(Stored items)
== Segment start ==

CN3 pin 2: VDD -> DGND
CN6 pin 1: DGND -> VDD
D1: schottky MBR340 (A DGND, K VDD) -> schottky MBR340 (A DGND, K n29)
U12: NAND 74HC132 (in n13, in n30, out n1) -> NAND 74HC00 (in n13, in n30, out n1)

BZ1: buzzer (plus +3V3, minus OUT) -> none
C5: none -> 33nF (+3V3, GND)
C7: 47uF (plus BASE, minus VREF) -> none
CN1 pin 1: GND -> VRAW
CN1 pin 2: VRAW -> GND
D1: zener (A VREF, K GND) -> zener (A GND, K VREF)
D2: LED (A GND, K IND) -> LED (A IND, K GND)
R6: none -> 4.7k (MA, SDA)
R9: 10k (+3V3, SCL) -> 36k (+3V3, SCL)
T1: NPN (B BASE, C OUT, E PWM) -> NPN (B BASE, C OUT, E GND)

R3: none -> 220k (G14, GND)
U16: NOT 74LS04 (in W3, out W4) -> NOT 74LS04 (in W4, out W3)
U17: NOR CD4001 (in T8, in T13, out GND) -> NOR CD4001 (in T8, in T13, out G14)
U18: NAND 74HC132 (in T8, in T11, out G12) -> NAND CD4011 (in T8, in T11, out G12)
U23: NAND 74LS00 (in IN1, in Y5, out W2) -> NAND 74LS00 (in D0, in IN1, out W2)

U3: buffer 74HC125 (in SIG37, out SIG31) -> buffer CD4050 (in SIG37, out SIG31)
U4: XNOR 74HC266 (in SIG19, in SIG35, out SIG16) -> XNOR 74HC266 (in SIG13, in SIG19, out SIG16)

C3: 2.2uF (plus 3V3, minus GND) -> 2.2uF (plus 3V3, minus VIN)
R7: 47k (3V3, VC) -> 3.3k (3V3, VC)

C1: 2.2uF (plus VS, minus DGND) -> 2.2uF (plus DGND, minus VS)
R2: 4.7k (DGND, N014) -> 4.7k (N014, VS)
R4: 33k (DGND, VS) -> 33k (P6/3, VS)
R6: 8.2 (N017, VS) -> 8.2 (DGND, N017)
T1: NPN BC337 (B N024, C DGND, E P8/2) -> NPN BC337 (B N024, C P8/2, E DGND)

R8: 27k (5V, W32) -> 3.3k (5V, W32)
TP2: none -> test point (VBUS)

== Segment end ==

Above are the records. Identify each line that contains the word "DGND".

CN3 pin 2: VDD -> DGND
CN6 pin 1: DGND -> VDD
D1: schottky MBR340 (A DGND, K VDD) -> schottky MBR340 (A DGND, K n29)
C1: 2.2uF (plus VS, minus DGND) -> 2.2uF (plus DGND, minus VS)
R2: 4.7k (DGND, N014) -> 4.7k (N014, VS)
R4: 33k (DGND, VS) -> 33k (P6/3, VS)
R6: 8.2 (N017, VS) -> 8.2 (DGND, N017)
T1: NPN BC337 (B N024, C DGND, E P8/2) -> NPN BC337 (B N024, C P8/2, E DGND)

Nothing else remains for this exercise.